* [Exercise aim] Please copy each line below that contains the string "DGND".

BEGIN Given records

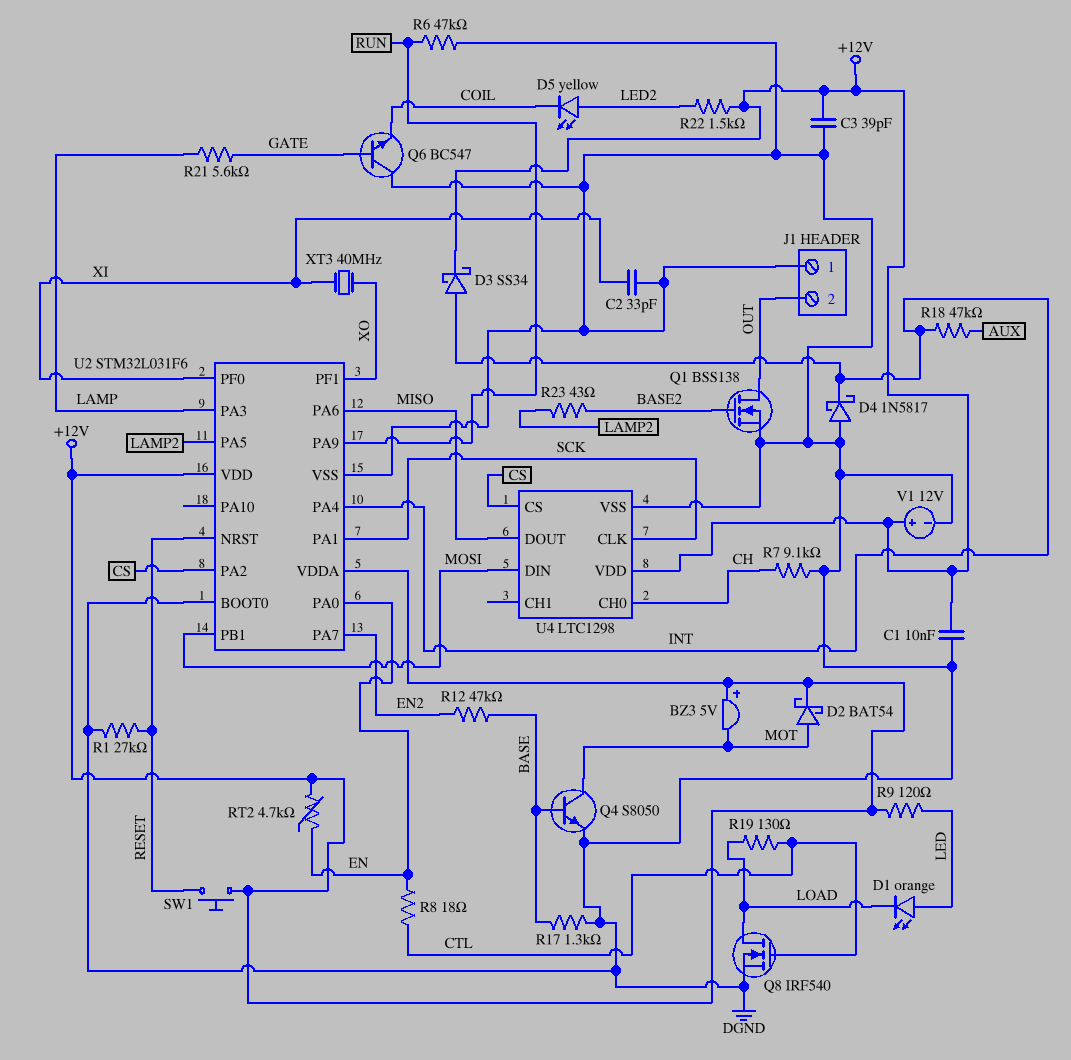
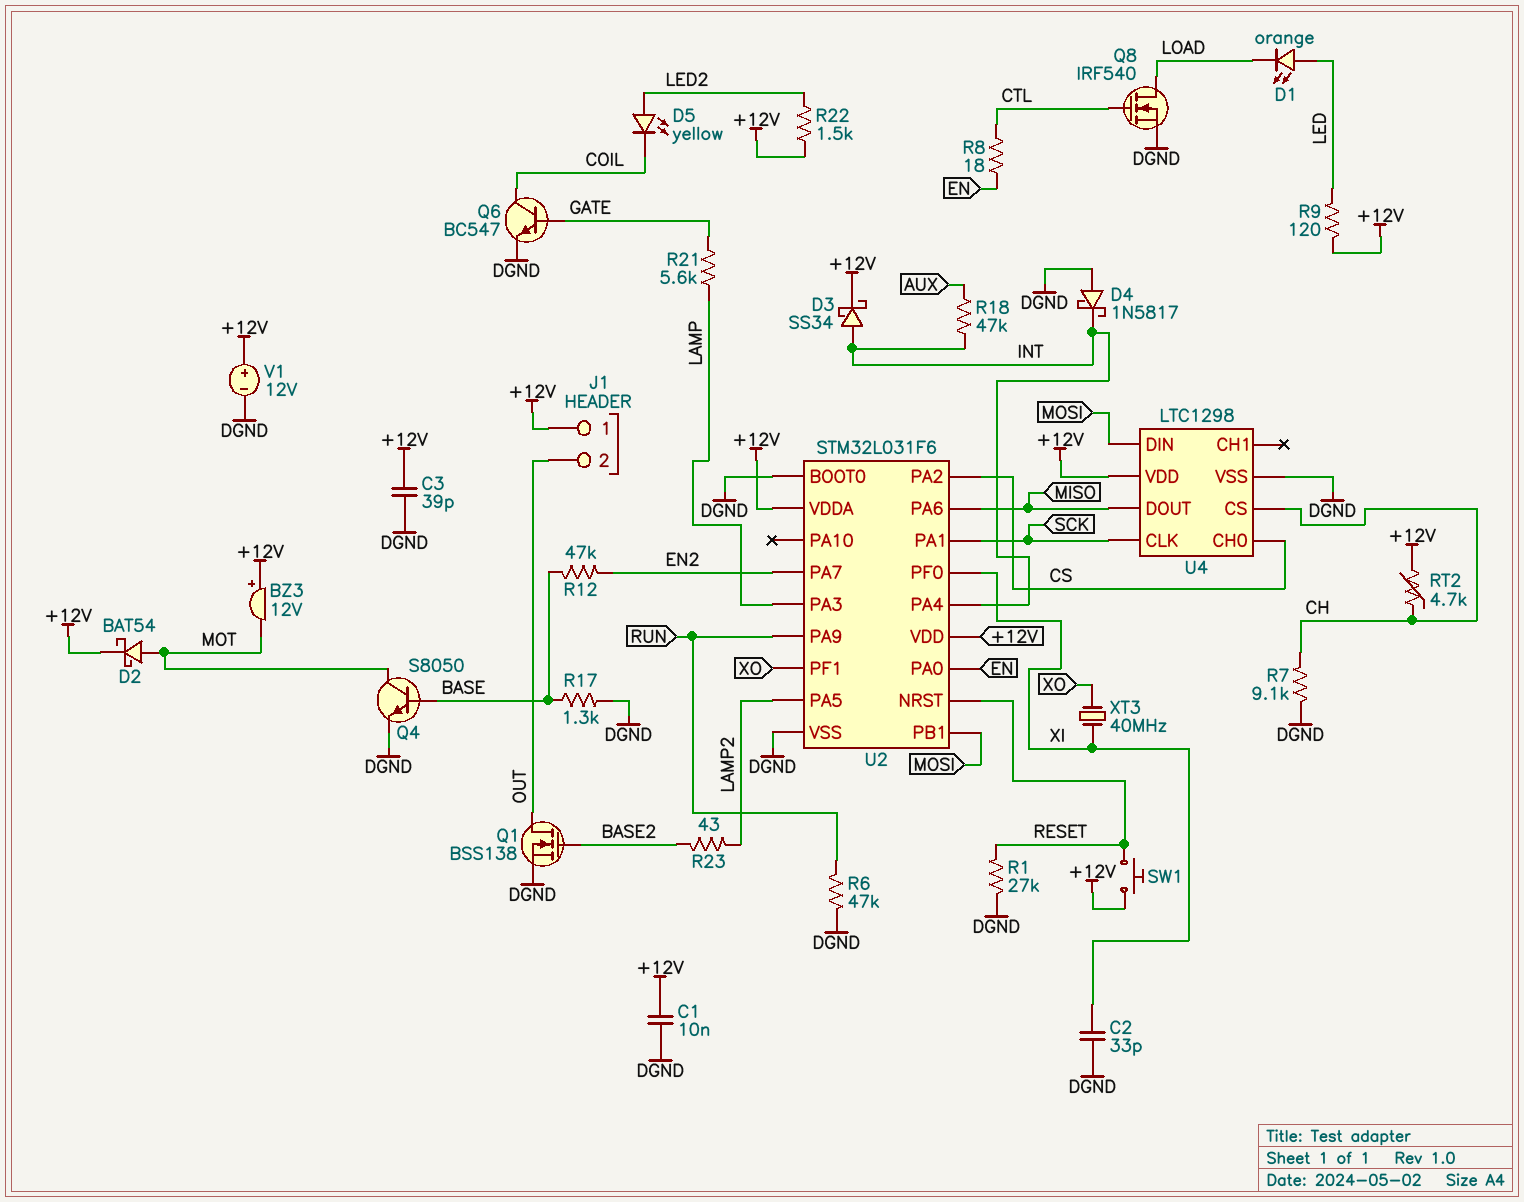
BZ3: buzzer 5V (plus +12V, minus MOT) -> buzzer 12V (plus +12V, minus MOT)
J1 pin 1: DGND -> +12V
Q6: NPN BC547 (B GATE, C DGND, E COIL) -> NPN BC547 (B GATE, C COIL, E DGND)
R19: 130 (CTL, LOAD) -> none
RT2: 4.7k (+12V, EN) -> 4.7k (+12V, CH)
U4 pin CH0: CH -> CS
U4 pin CS: CS -> CH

END Given records

* [Solution for this problem]
J1 pin 1: DGND -> +12V
Q6: NPN BC547 (B GATE, C DGND, E COIL) -> NPN BC547 (B GATE, C COIL, E DGND)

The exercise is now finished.